### [Dataset content]
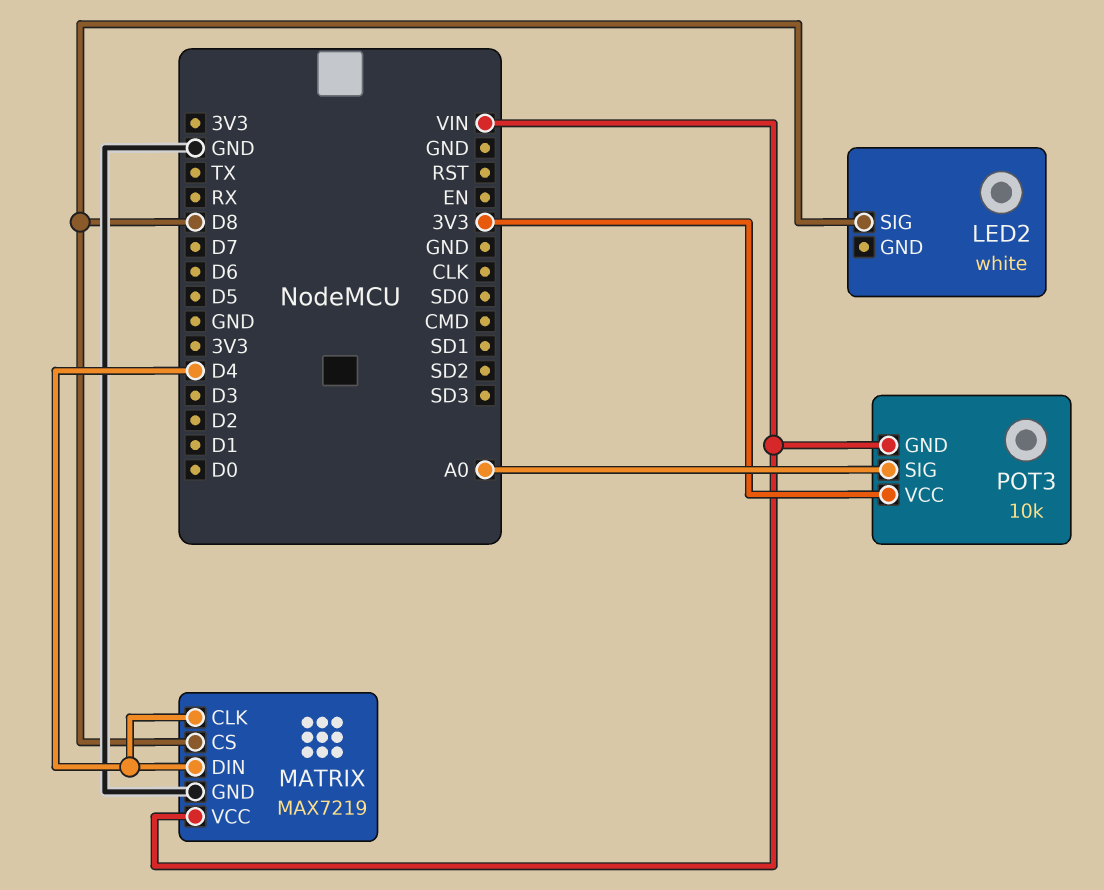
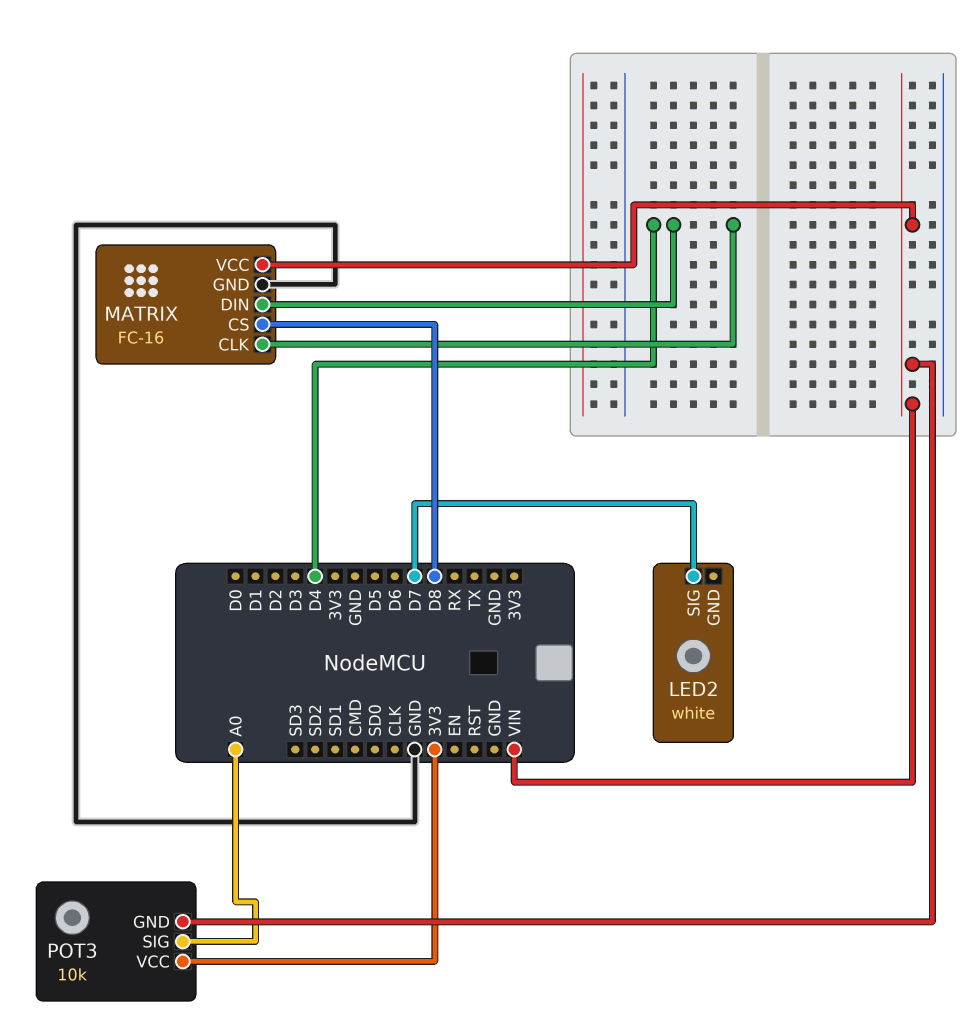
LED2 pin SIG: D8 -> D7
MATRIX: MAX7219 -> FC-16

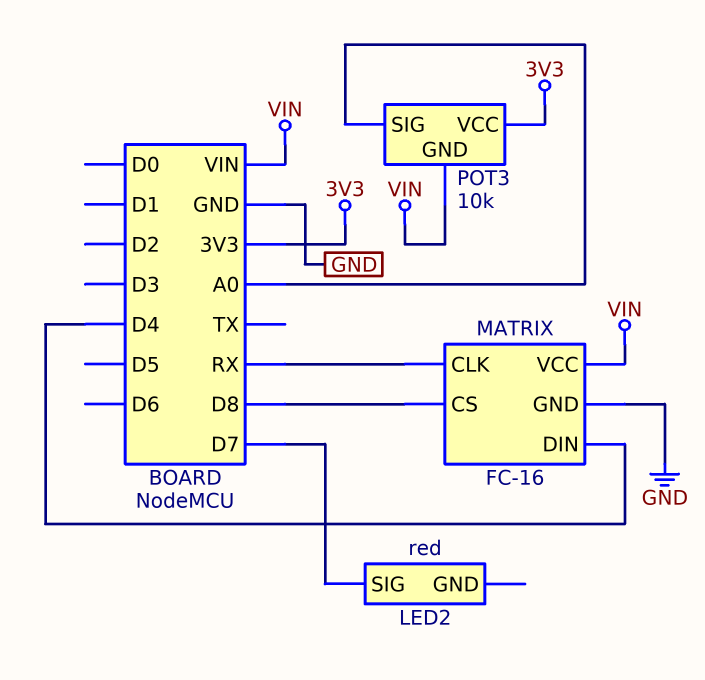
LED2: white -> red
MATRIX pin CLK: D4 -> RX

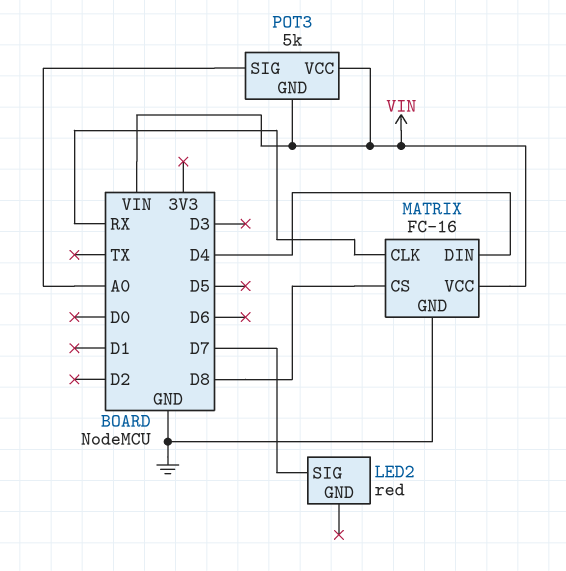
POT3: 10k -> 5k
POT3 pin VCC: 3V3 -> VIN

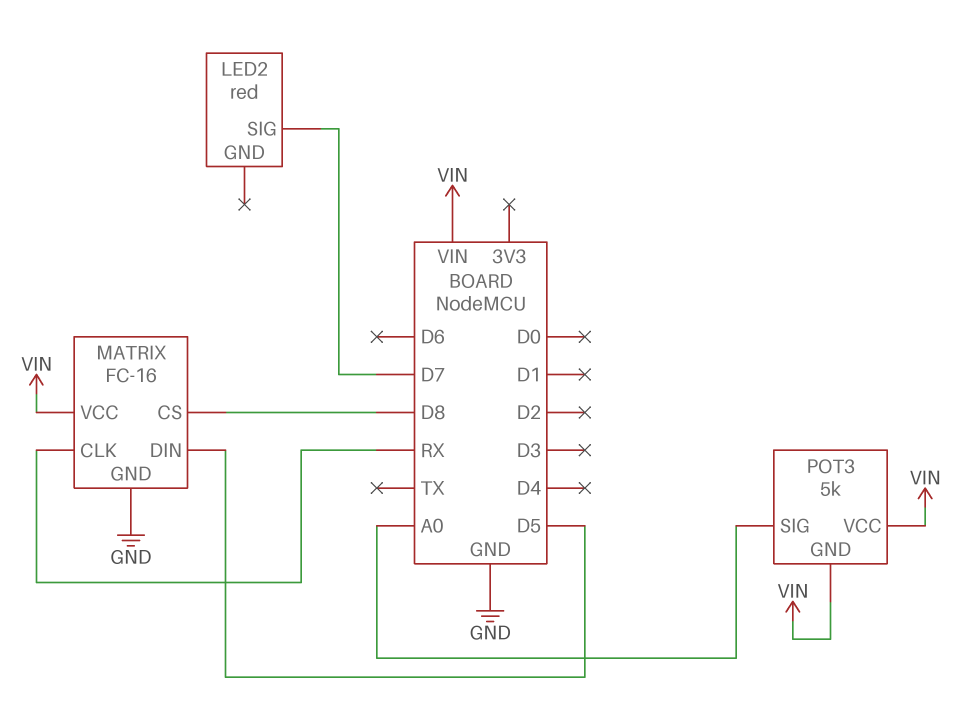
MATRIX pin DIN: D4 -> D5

...

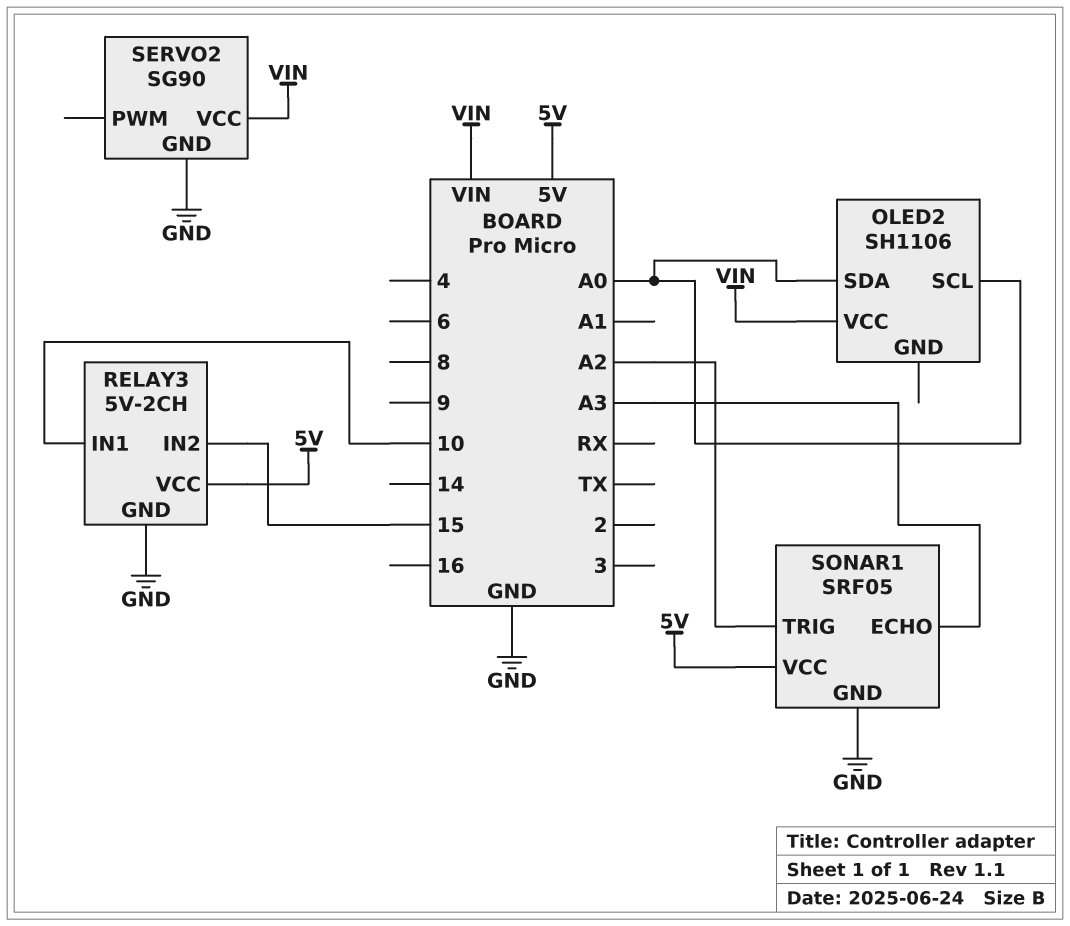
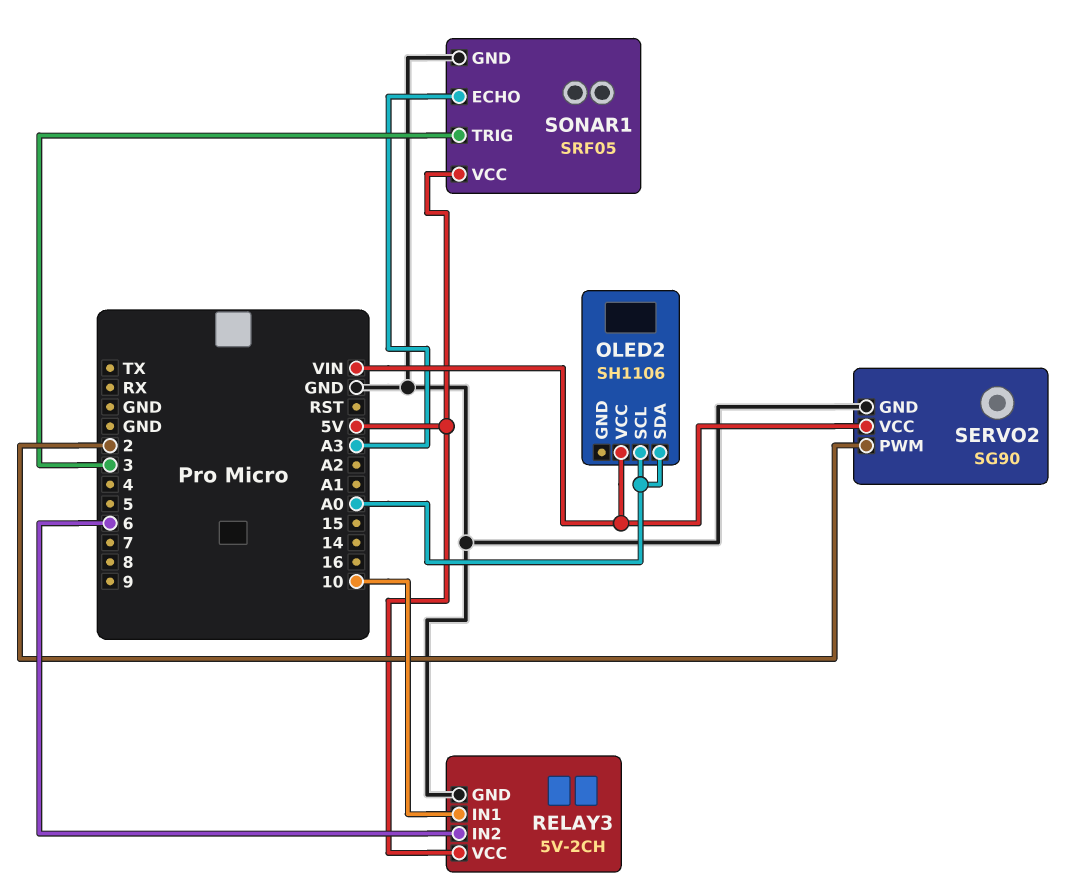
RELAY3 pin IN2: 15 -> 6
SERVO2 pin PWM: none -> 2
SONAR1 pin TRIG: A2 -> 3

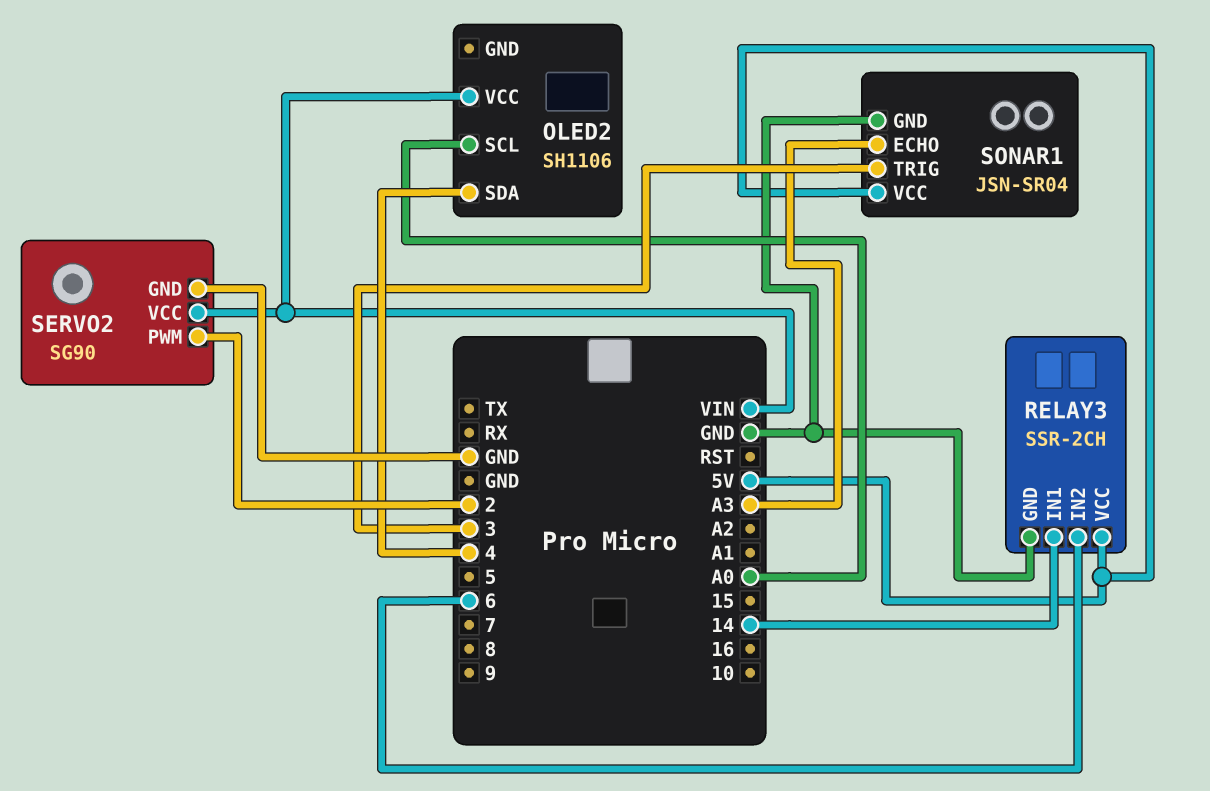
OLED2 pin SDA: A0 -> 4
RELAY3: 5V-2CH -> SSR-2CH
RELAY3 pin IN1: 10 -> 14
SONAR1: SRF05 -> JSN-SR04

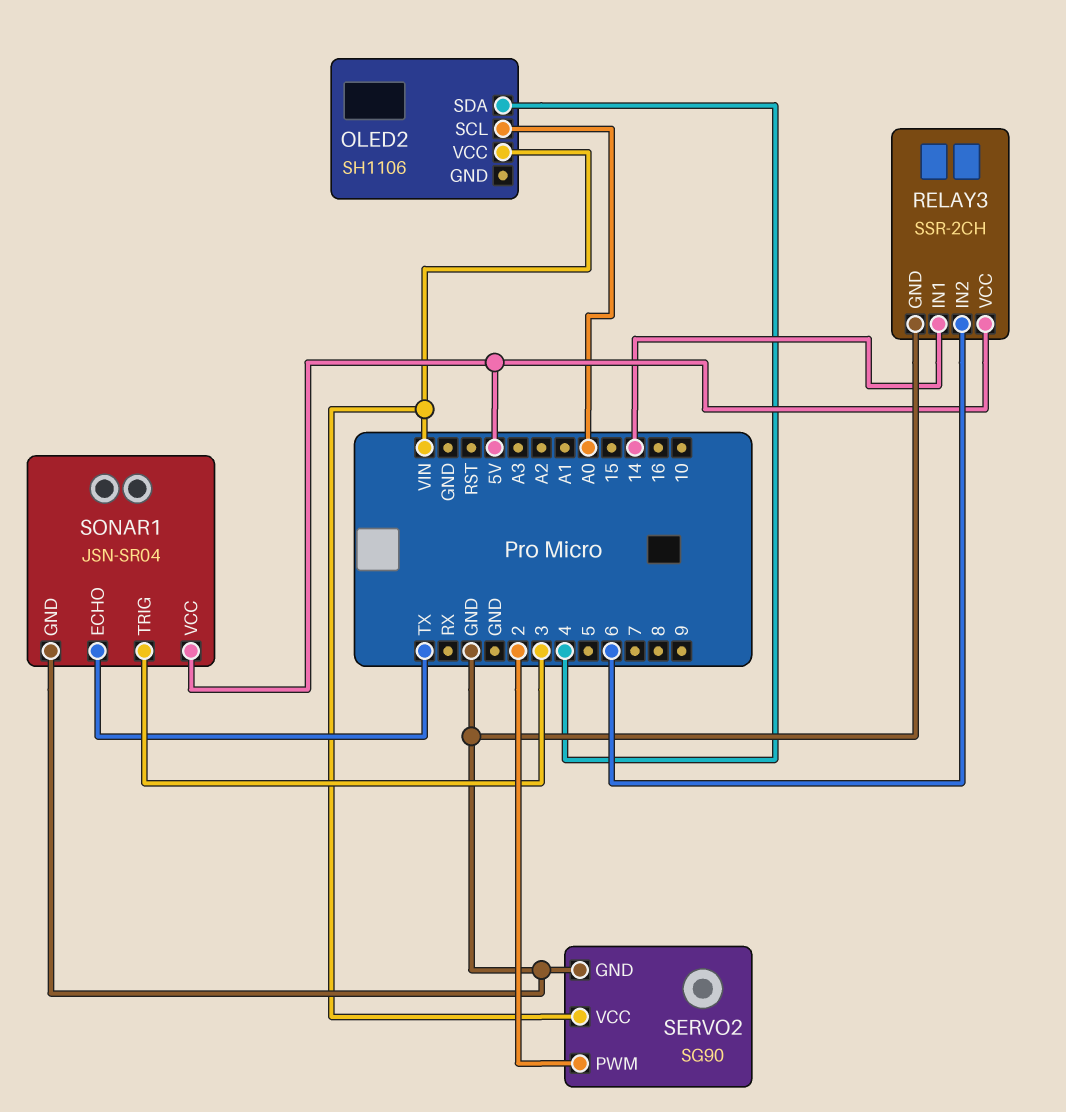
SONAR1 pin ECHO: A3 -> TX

...

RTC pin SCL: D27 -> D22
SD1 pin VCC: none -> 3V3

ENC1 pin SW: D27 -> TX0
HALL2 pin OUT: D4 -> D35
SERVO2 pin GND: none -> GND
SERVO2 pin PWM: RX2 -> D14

### [Required work]
What to print is the stretch of entries from the line with "MATRIX pin CLK: D4 -> RX" up to and including the line with "MATRIX pin DIN: D4 -> D5". Please print it exactly and leave out the pictures.

### [Response below]
MATRIX pin CLK: D4 -> RX

POT3: 10k -> 5k
POT3 pin VCC: 3V3 -> VIN

MATRIX pin DIN: D4 -> D5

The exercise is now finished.